# [About this task]
Would you output all the data exactly as it stands?

# [Material to process]
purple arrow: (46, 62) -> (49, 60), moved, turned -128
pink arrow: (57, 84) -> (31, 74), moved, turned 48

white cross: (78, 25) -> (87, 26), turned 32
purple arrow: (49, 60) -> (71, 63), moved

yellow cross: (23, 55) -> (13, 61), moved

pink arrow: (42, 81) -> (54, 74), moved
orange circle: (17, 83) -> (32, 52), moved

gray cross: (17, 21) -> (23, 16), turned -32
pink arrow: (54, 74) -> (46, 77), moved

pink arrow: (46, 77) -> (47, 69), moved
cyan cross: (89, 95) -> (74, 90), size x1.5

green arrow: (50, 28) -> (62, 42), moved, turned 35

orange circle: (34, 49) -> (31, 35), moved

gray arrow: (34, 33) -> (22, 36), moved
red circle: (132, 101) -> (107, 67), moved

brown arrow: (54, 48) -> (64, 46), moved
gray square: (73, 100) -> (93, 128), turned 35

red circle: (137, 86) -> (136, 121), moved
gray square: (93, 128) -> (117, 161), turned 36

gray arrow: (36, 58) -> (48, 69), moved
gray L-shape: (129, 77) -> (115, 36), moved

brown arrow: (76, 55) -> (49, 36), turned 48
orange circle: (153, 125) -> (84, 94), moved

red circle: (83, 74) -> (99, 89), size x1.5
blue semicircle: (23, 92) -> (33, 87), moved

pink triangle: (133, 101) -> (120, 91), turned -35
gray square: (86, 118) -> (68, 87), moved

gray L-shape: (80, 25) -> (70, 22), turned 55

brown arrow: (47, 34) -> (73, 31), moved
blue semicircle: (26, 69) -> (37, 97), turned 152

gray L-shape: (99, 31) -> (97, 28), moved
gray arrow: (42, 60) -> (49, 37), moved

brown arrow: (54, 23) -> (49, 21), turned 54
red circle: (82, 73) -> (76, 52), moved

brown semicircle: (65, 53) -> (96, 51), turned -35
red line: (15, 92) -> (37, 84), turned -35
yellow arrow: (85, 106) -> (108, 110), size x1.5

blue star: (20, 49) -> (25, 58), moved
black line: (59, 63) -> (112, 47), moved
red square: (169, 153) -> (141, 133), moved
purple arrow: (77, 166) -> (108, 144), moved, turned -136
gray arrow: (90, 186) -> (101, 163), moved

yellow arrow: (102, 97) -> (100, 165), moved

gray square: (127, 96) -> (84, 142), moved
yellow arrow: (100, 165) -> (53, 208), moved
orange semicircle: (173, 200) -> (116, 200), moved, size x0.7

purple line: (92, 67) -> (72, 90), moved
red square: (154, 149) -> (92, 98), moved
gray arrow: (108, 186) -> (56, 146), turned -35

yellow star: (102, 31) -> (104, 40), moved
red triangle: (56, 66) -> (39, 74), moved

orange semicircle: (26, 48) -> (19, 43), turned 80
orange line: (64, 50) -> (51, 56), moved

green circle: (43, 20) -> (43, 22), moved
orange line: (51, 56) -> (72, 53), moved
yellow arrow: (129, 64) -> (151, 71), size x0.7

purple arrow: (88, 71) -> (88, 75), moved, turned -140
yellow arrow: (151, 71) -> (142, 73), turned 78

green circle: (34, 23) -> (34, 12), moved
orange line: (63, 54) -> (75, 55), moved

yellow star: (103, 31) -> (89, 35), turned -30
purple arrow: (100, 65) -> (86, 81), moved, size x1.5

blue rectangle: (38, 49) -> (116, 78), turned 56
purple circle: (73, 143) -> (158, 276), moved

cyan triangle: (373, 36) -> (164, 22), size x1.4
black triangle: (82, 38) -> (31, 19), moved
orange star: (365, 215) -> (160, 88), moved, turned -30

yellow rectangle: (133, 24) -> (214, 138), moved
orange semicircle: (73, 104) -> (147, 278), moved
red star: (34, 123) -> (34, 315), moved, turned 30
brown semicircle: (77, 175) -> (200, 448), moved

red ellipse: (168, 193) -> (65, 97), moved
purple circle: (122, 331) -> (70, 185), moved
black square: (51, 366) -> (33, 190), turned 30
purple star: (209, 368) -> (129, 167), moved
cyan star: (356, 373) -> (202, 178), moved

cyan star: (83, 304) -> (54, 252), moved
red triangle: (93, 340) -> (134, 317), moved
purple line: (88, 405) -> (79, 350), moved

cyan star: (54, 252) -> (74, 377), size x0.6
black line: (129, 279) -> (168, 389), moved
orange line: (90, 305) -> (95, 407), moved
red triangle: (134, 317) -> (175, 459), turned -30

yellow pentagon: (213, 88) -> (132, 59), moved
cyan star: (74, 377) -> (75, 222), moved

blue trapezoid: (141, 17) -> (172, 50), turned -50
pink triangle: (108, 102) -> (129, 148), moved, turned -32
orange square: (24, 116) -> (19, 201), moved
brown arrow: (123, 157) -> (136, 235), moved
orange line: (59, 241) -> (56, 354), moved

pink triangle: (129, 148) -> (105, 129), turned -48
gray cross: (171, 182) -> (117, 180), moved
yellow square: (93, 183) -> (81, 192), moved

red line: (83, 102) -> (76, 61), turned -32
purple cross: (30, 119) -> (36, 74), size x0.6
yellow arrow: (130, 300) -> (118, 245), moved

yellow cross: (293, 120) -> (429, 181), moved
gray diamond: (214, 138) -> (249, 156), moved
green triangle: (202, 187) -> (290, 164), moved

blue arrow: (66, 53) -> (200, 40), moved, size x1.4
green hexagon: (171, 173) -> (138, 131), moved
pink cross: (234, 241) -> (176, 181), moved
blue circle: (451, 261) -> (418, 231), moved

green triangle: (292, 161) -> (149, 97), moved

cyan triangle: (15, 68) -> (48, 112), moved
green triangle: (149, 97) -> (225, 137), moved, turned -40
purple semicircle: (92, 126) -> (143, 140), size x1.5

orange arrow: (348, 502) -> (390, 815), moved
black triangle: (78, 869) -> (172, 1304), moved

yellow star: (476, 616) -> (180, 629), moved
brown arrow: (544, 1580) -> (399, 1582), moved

# [Answer to the problem]
purple arrow: (46, 62) -> (49, 60), moved, turned -128
pink arrow: (57, 84) -> (31, 74), moved, turned 48

white cross: (78, 25) -> (87, 26), turned 32
purple arrow: (49, 60) -> (71, 63), moved

yellow cross: (23, 55) -> (13, 61), moved

pink arrow: (42, 81) -> (54, 74), moved
orange circle: (17, 83) -> (32, 52), moved

gray cross: (17, 21) -> (23, 16), turned -32
pink arrow: (54, 74) -> (46, 77), moved

pink arrow: (46, 77) -> (47, 69), moved
cyan cross: (89, 95) -> (74, 90), size x1.5

green arrow: (50, 28) -> (62, 42), moved, turned 35

orange circle: (34, 49) -> (31, 35), moved

gray arrow: (34, 33) -> (22, 36), moved
red circle: (132, 101) -> (107, 67), moved

brown arrow: (54, 48) -> (64, 46), moved
gray square: (73, 100) -> (93, 128), turned 35

red circle: (137, 86) -> (136, 121), moved
gray square: (93, 128) -> (117, 161), turned 36

gray arrow: (36, 58) -> (48, 69), moved
gray L-shape: (129, 77) -> (115, 36), moved

brown arrow: (76, 55) -> (49, 36), turned 48
orange circle: (153, 125) -> (84, 94), moved

red circle: (83, 74) -> (99, 89), size x1.5
blue semicircle: (23, 92) -> (33, 87), moved

pink triangle: (133, 101) -> (120, 91), turned -35
gray square: (86, 118) -> (68, 87), moved

gray L-shape: (80, 25) -> (70, 22), turned 55

brown arrow: (47, 34) -> (73, 31), moved
blue semicircle: (26, 69) -> (37, 97), turned 152

gray L-shape: (99, 31) -> (97, 28), moved
gray arrow: (42, 60) -> (49, 37), moved

brown arrow: (54, 23) -> (49, 21), turned 54
red circle: (82, 73) -> (76, 52), moved

brown semicircle: (65, 53) -> (96, 51), turned -35
red line: (15, 92) -> (37, 84), turned -35
yellow arrow: (85, 106) -> (108, 110), size x1.5

blue star: (20, 49) -> (25, 58), moved
black line: (59, 63) -> (112, 47), moved
red square: (169, 153) -> (141, 133), moved
purple arrow: (77, 166) -> (108, 144), moved, turned -136
gray arrow: (90, 186) -> (101, 163), moved

yellow arrow: (102, 97) -> (100, 165), moved

gray square: (127, 96) -> (84, 142), moved
yellow arrow: (100, 165) -> (53, 208), moved
orange semicircle: (173, 200) -> (116, 200), moved, size x0.7

purple line: (92, 67) -> (72, 90), moved
red square: (154, 149) -> (92, 98), moved
gray arrow: (108, 186) -> (56, 146), turned -35

yellow star: (102, 31) -> (104, 40), moved
red triangle: (56, 66) -> (39, 74), moved

orange semicircle: (26, 48) -> (19, 43), turned 80
orange line: (64, 50) -> (51, 56), moved

green circle: (43, 20) -> (43, 22), moved
orange line: (51, 56) -> (72, 53), moved
yellow arrow: (129, 64) -> (151, 71), size x0.7

purple arrow: (88, 71) -> (88, 75), moved, turned -140
yellow arrow: (151, 71) -> (142, 73), turned 78

green circle: (34, 23) -> (34, 12), moved
orange line: (63, 54) -> (75, 55), moved

yellow star: (103, 31) -> (89, 35), turned -30
purple arrow: (100, 65) -> (86, 81), moved, size x1.5

blue rectangle: (38, 49) -> (116, 78), turned 56
purple circle: (73, 143) -> (158, 276), moved

cyan triangle: (373, 36) -> (164, 22), size x1.4
black triangle: (82, 38) -> (31, 19), moved
orange star: (365, 215) -> (160, 88), moved, turned -30

yellow rectangle: (133, 24) -> (214, 138), moved
orange semicircle: (73, 104) -> (147, 278), moved
red star: (34, 123) -> (34, 315), moved, turned 30
brown semicircle: (77, 175) -> (200, 448), moved

red ellipse: (168, 193) -> (65, 97), moved
purple circle: (122, 331) -> (70, 185), moved
black square: (51, 366) -> (33, 190), turned 30
purple star: (209, 368) -> (129, 167), moved
cyan star: (356, 373) -> (202, 178), moved

cyan star: (83, 304) -> (54, 252), moved
red triangle: (93, 340) -> (134, 317), moved
purple line: (88, 405) -> (79, 350), moved

cyan star: (54, 252) -> (74, 377), size x0.6
black line: (129, 279) -> (168, 389), moved
orange line: (90, 305) -> (95, 407), moved
red triangle: (134, 317) -> (175, 459), turned -30

yellow pentagon: (213, 88) -> (132, 59), moved
cyan star: (74, 377) -> (75, 222), moved

blue trapezoid: (141, 17) -> (172, 50), turned -50
pink triangle: (108, 102) -> (129, 148), moved, turned -32
orange square: (24, 116) -> (19, 201), moved
brown arrow: (123, 157) -> (136, 235), moved
orange line: (59, 241) -> (56, 354), moved

pink triangle: (129, 148) -> (105, 129), turned -48
gray cross: (171, 182) -> (117, 180), moved
yellow square: (93, 183) -> (81, 192), moved

red line: (83, 102) -> (76, 61), turned -32
purple cross: (30, 119) -> (36, 74), size x0.6
yellow arrow: (130, 300) -> (118, 245), moved

yellow cross: (293, 120) -> (429, 181), moved
gray diamond: (214, 138) -> (249, 156), moved
green triangle: (202, 187) -> (290, 164), moved

blue arrow: (66, 53) -> (200, 40), moved, size x1.4
green hexagon: (171, 173) -> (138, 131), moved
pink cross: (234, 241) -> (176, 181), moved
blue circle: (451, 261) -> (418, 231), moved

green triangle: (292, 161) -> (149, 97), moved

cyan triangle: (15, 68) -> (48, 112), moved
green triangle: (149, 97) -> (225, 137), moved, turned -40
purple semicircle: (92, 126) -> (143, 140), size x1.5

orange arrow: (348, 502) -> (390, 815), moved
black triangle: (78, 869) -> (172, 1304), moved

yellow star: (476, 616) -> (180, 629), moved
brown arrow: (544, 1580) -> (399, 1582), moved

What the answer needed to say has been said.